▸ Assigned task: The answer should be each line from the entries below that has the word "green" in it.

Before-and-after object lists
----------
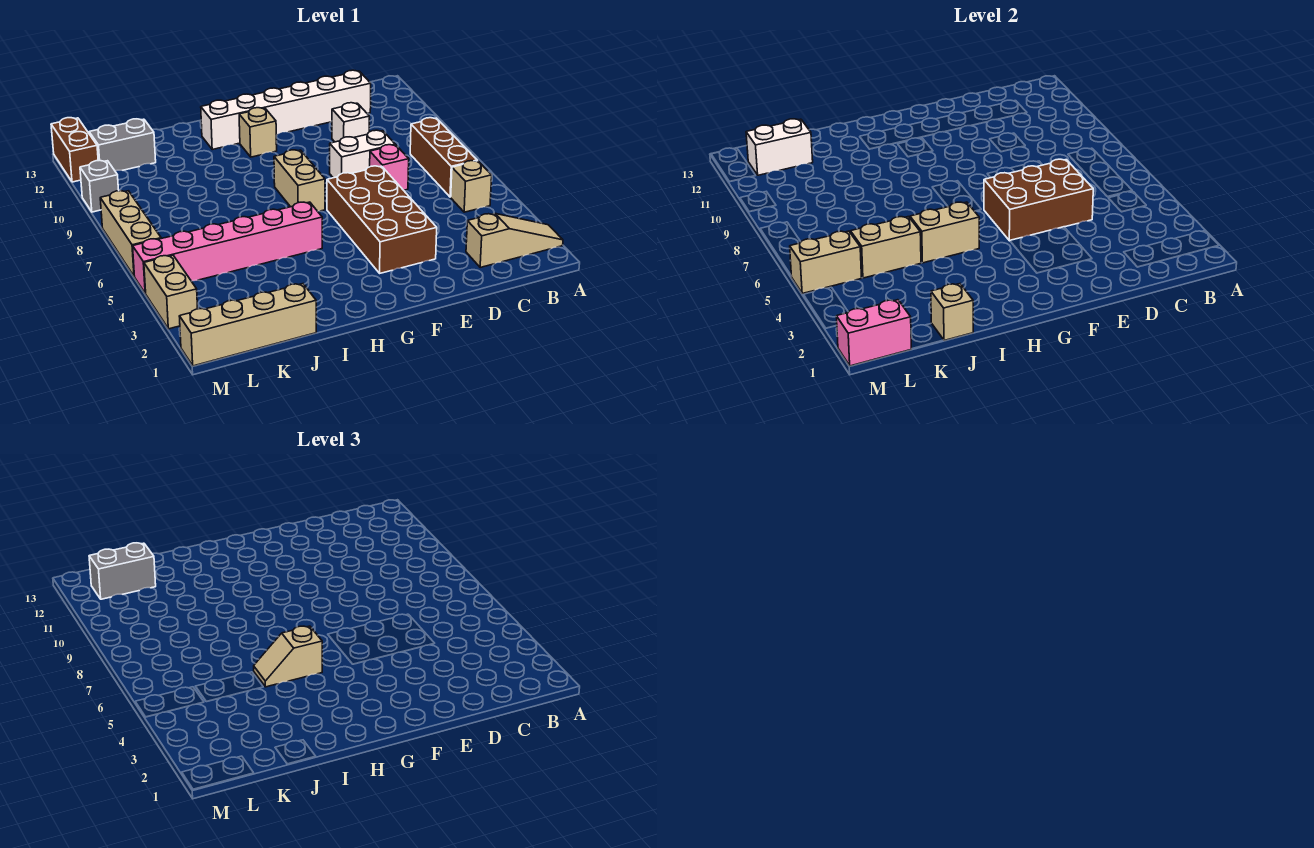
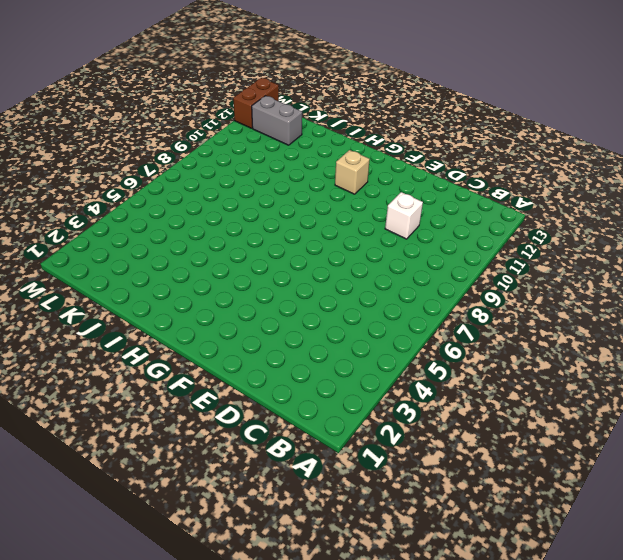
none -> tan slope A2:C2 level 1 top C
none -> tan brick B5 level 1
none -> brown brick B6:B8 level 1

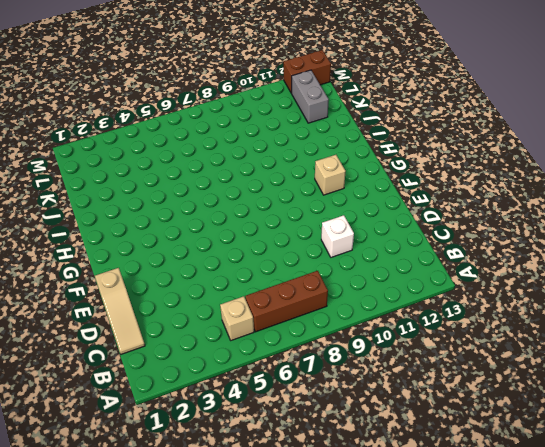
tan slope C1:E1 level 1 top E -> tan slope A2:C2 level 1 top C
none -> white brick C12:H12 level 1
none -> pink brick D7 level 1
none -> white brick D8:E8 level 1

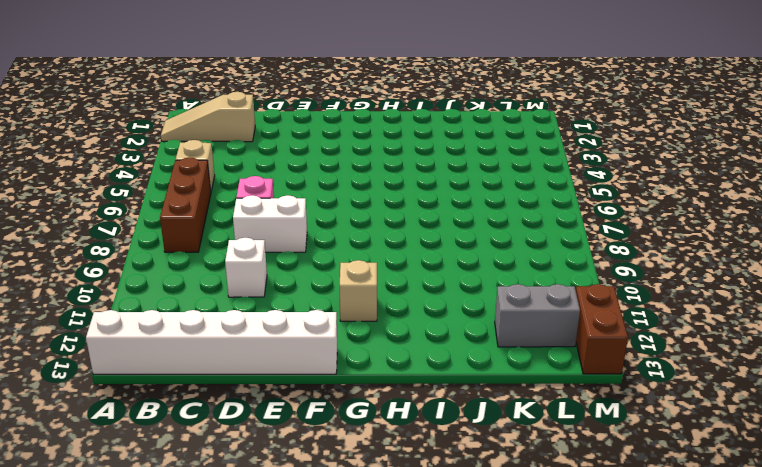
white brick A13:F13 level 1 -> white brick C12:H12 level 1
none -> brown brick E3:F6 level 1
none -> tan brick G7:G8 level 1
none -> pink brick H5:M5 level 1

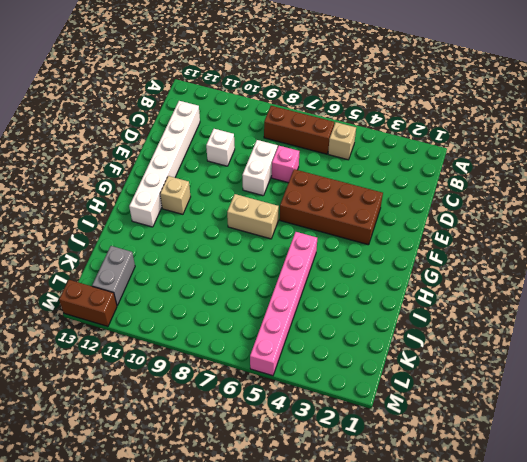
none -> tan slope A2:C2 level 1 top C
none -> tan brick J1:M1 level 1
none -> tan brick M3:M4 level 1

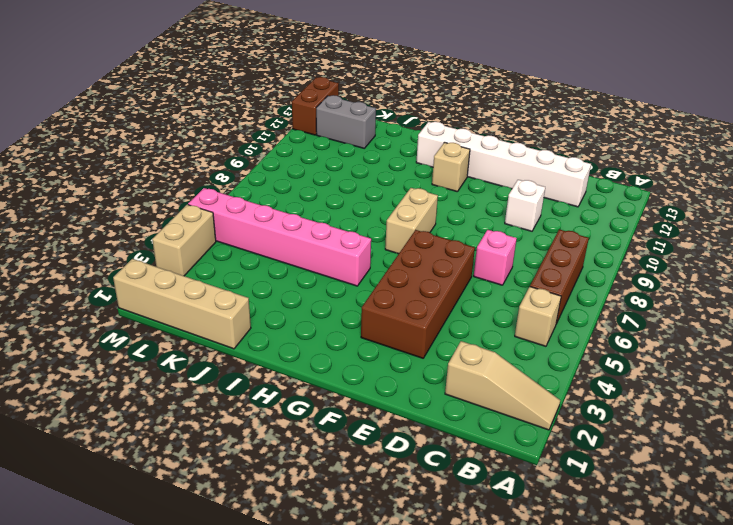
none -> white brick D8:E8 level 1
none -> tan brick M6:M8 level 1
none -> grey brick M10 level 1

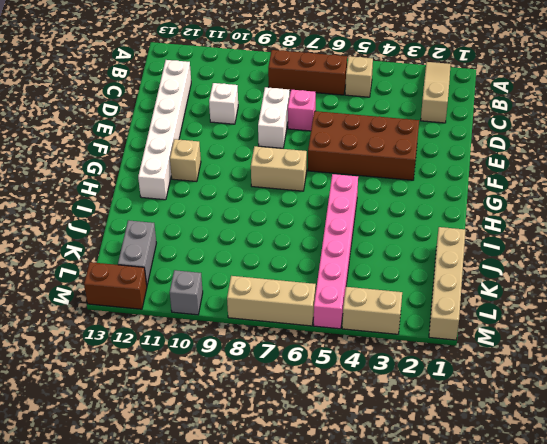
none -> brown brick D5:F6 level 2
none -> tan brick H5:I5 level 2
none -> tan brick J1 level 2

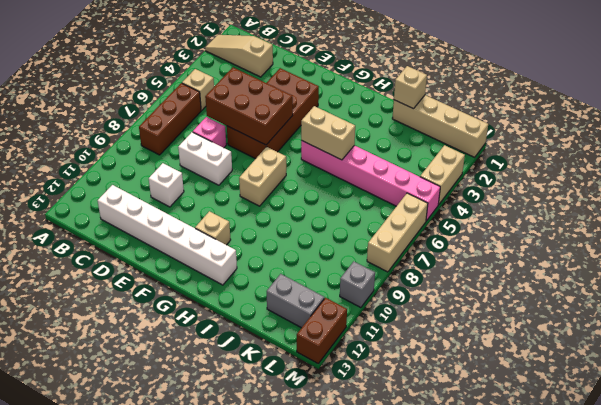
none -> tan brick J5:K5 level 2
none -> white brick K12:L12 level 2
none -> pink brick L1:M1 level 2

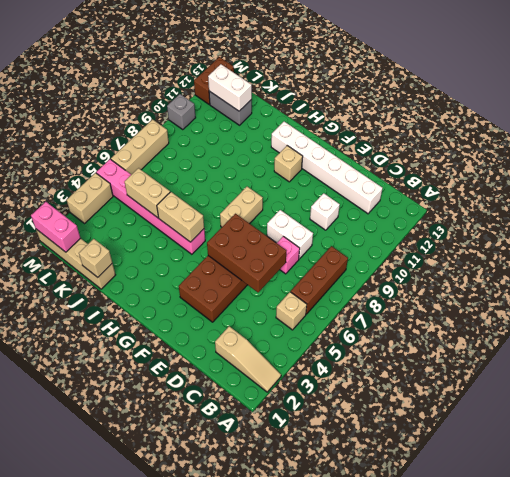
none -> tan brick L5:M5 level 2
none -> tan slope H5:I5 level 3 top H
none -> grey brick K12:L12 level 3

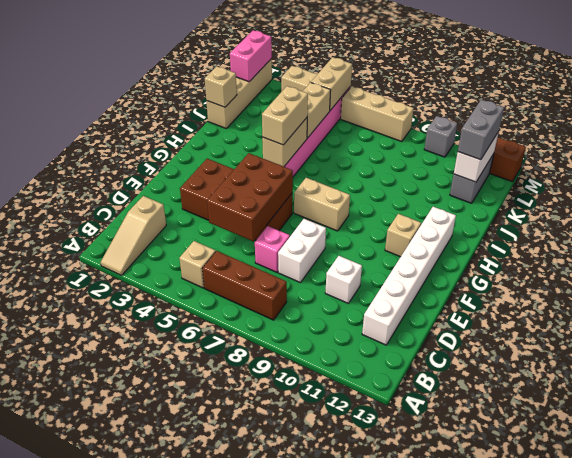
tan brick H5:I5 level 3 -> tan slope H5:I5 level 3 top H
----------
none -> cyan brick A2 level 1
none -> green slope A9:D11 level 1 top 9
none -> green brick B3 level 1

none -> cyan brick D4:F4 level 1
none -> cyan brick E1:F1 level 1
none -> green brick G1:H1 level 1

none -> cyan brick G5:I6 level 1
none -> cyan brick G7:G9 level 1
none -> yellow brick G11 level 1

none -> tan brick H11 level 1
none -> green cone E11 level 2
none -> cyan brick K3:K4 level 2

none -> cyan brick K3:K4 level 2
----------
▸ Solved problem:
none -> green slope A9:D11 level 1 top 9
none -> green brick B3 level 1
none -> green brick G1:H1 level 1
none -> green cone E11 level 2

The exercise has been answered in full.